*EXERCISE OBJECTIVE:*
Pick out and copy every line of the items that contains the string "Auckland", treating uppercase and lowercase letters as distinct.

Data excerpts
══════════════════════════════
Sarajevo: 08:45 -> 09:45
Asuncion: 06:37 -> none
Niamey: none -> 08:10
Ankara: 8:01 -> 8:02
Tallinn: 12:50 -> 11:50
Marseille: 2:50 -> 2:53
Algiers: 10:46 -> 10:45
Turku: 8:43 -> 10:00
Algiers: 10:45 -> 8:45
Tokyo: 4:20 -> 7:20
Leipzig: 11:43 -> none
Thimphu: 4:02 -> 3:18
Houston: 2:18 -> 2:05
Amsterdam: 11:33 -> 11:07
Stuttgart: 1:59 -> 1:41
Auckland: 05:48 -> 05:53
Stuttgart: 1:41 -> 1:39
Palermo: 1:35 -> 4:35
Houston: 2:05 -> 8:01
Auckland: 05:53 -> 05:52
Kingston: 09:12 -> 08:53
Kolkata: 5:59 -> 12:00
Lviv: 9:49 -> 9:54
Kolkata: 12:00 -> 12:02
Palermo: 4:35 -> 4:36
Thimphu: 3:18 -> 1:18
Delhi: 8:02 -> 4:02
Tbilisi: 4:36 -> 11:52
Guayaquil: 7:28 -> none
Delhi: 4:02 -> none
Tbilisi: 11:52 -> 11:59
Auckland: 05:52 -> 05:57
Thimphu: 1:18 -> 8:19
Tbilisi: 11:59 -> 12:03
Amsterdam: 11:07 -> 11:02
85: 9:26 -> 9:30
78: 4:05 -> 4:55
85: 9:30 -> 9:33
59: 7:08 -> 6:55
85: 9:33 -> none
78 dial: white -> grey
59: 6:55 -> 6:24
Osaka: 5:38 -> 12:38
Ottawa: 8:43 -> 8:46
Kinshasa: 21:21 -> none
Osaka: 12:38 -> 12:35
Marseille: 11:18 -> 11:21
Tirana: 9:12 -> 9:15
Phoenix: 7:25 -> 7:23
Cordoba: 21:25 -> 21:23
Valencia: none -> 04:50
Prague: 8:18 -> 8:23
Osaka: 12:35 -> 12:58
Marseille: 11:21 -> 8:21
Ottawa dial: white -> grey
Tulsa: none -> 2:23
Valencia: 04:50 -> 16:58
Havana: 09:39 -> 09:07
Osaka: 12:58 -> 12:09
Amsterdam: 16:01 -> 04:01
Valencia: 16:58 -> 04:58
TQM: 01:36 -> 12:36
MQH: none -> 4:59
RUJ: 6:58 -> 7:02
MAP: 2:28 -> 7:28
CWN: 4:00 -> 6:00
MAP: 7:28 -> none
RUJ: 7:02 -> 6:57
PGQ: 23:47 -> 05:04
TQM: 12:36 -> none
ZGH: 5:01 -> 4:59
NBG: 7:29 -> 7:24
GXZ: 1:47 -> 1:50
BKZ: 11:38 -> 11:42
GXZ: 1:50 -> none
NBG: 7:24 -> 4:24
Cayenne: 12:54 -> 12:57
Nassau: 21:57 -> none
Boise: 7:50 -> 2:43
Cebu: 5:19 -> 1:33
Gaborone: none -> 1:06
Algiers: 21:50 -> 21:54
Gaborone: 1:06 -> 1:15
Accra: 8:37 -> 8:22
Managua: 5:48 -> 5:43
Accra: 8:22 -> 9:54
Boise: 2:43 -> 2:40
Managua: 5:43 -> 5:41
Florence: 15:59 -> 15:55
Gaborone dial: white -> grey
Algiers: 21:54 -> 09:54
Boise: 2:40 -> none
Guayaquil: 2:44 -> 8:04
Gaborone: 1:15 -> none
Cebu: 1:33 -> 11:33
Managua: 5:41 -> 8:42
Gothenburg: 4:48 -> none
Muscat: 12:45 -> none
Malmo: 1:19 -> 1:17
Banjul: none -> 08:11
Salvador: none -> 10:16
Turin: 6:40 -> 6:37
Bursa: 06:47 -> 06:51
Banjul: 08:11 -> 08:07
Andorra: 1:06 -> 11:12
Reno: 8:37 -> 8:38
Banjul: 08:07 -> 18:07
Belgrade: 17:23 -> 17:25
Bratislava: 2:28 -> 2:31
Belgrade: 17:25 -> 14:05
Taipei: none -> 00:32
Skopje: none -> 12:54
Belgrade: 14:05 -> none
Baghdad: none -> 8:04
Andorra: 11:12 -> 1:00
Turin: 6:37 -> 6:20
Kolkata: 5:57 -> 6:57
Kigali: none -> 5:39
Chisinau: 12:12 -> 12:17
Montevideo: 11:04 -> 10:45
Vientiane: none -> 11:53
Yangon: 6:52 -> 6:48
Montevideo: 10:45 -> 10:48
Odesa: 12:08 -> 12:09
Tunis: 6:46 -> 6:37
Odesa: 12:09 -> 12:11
══════════════════════════════
*SOLUTION FOR THIS PROBLEM:*
Auckland: 05:48 -> 05:53
Auckland: 05:53 -> 05:52
Auckland: 05:52 -> 05:57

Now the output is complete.